→ **Requirement**
The entries need to be copied exactly as they stand, images left out.

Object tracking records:

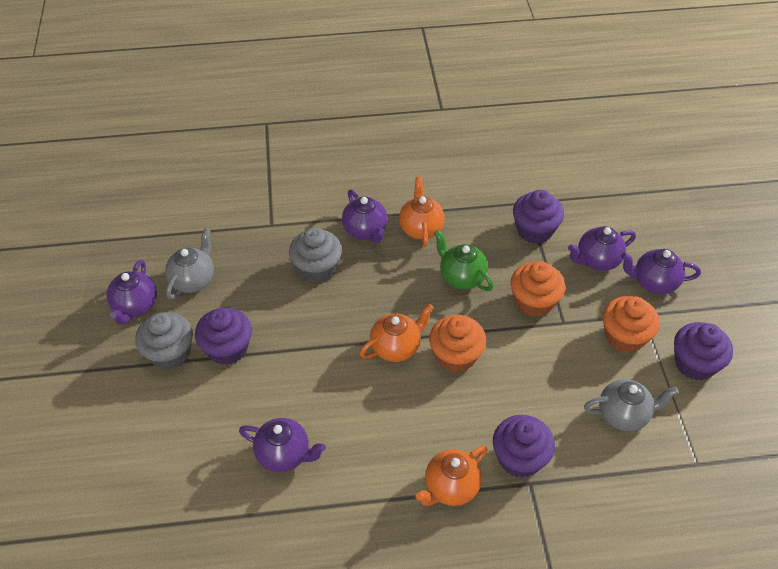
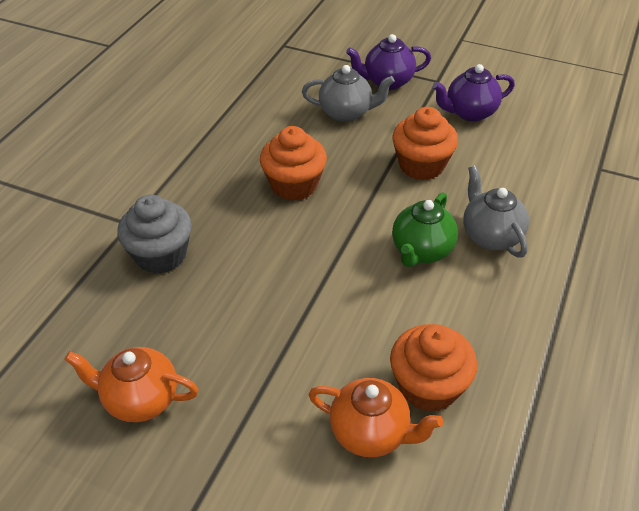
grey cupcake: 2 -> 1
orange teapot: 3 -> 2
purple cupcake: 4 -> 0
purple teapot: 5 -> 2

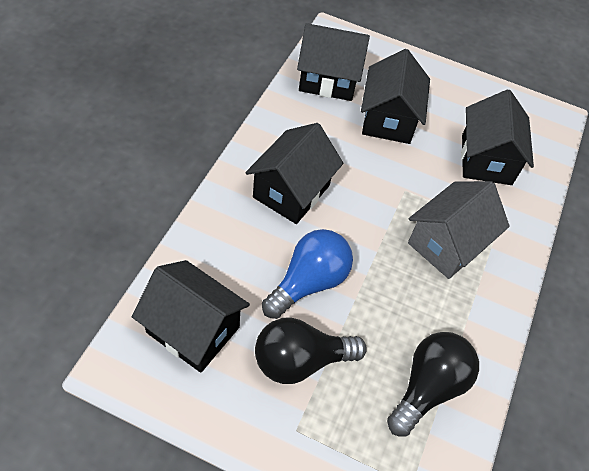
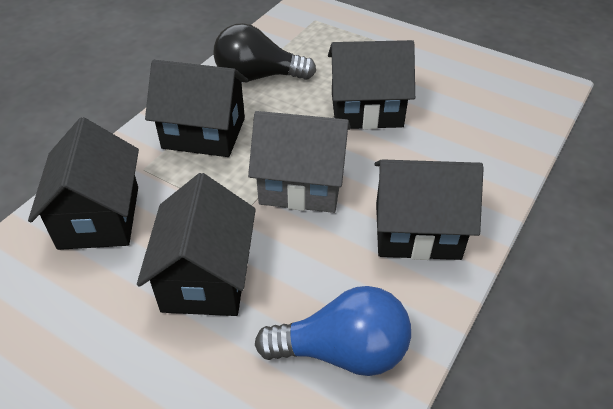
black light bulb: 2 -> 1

→ **Task solution**
grey cupcake: 2 -> 1
orange teapot: 3 -> 2
purple cupcake: 4 -> 0
purple teapot: 5 -> 2

black light bulb: 2 -> 1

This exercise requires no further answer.